# What you are asked to do
Using the data below, return the stretch from the line that contains "grey 1x1 brick [345,235,399,307]" through the line that contains "pink 1x1 round brick [124,233,164,301]", both included, exactly as it stands and nothing beyond it.

# Extracted entries
*** Begin section ***

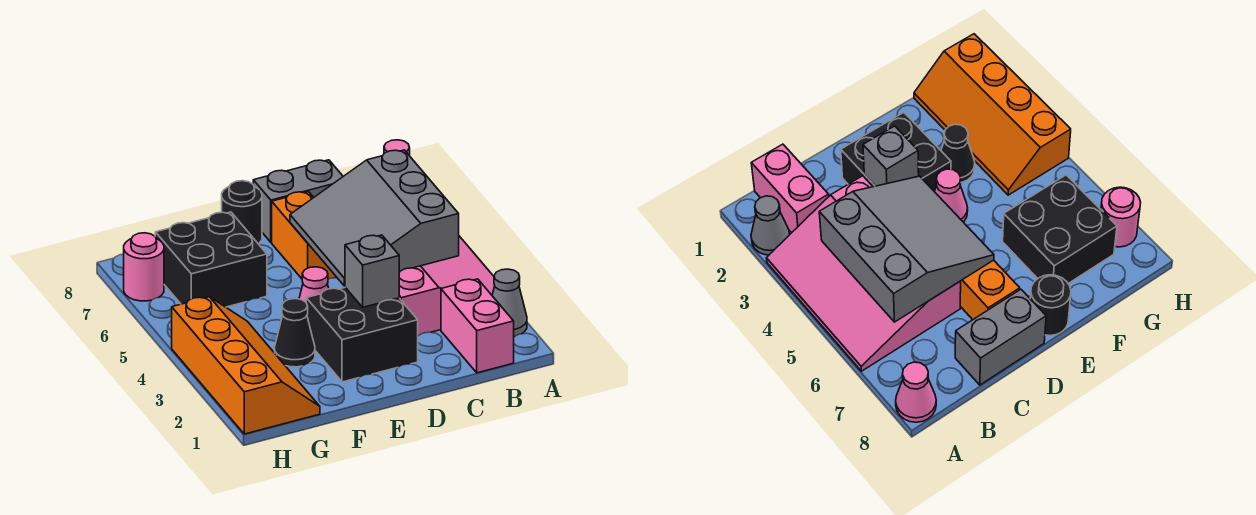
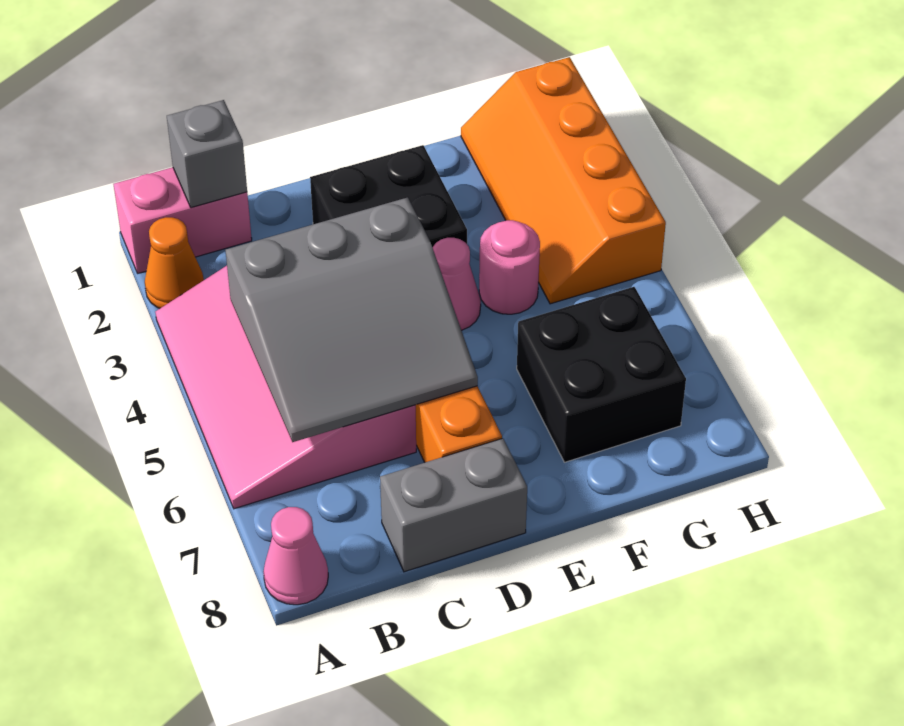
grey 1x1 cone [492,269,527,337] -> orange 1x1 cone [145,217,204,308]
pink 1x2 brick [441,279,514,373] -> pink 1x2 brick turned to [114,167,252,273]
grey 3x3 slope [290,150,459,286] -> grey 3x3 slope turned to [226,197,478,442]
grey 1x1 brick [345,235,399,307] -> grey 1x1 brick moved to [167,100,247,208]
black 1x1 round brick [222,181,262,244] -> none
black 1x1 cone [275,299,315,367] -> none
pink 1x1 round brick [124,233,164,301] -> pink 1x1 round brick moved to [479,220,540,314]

*** End section ***
*** Begin section ***

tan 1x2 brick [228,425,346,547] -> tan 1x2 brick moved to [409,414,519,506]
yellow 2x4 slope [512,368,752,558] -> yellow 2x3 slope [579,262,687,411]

*** End section ***
*** Begin section ***

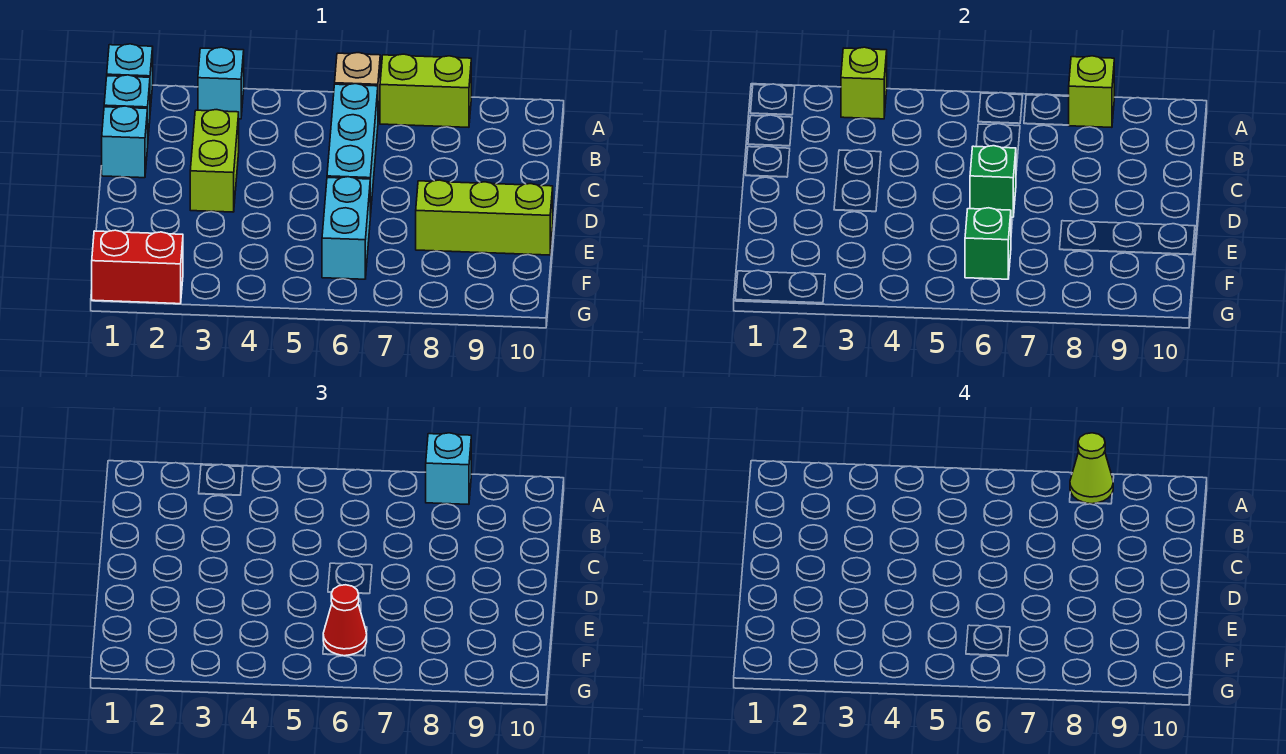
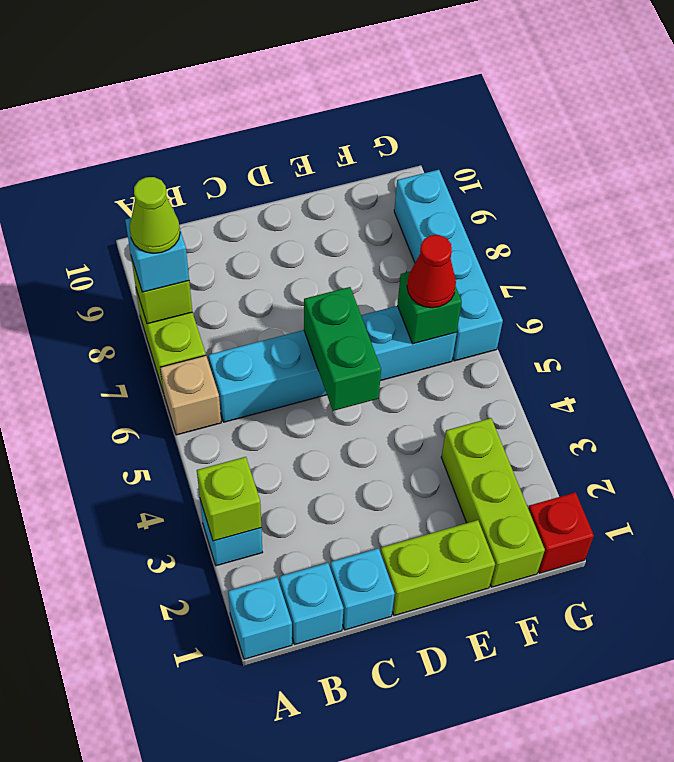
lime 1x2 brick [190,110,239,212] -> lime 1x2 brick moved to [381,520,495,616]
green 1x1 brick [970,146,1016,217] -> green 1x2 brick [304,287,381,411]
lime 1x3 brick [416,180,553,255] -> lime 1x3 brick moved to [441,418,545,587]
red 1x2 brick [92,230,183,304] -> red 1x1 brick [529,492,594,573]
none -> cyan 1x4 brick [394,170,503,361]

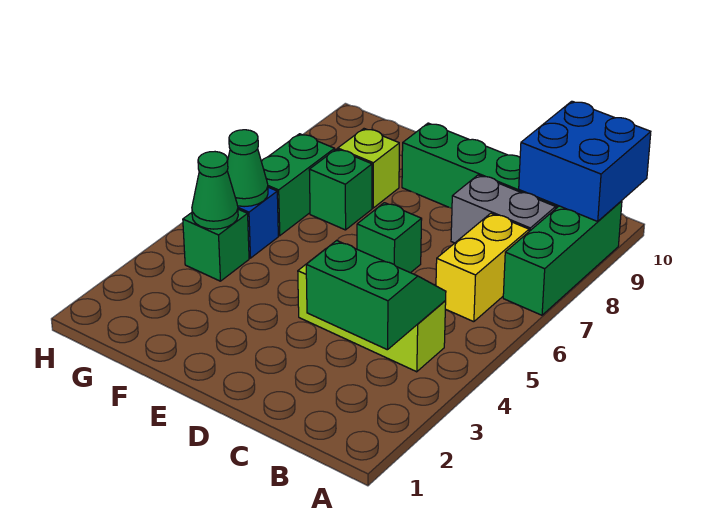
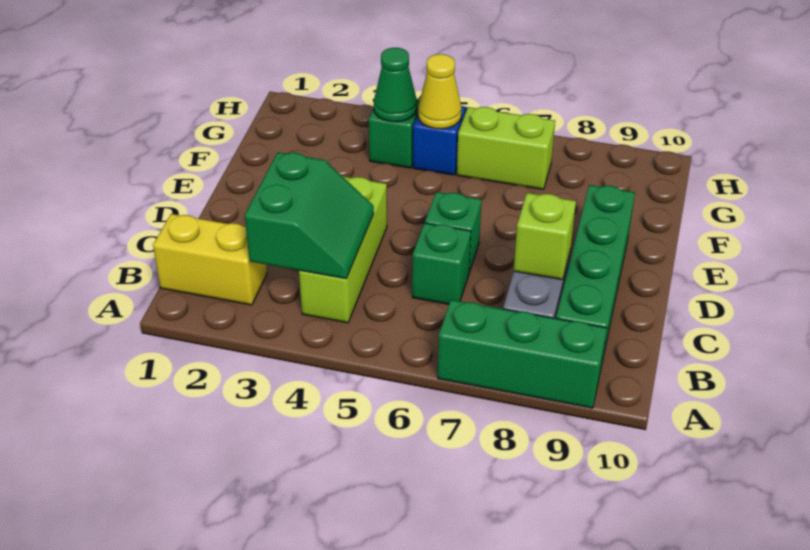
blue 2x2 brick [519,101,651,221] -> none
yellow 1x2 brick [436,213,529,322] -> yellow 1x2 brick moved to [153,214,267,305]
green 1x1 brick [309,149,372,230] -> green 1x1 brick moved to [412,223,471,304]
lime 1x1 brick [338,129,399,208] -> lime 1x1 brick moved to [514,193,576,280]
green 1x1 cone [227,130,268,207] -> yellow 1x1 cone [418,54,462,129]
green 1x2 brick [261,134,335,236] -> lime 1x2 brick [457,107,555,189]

*** End section ***

# Exercise response
grey 1x1 brick [345,235,399,307] -> grey 1x1 brick moved to [167,100,247,208]
black 1x1 round brick [222,181,262,244] -> none
black 1x1 cone [275,299,315,367] -> none
pink 1x1 round brick [124,233,164,301] -> pink 1x1 round brick moved to [479,220,540,314]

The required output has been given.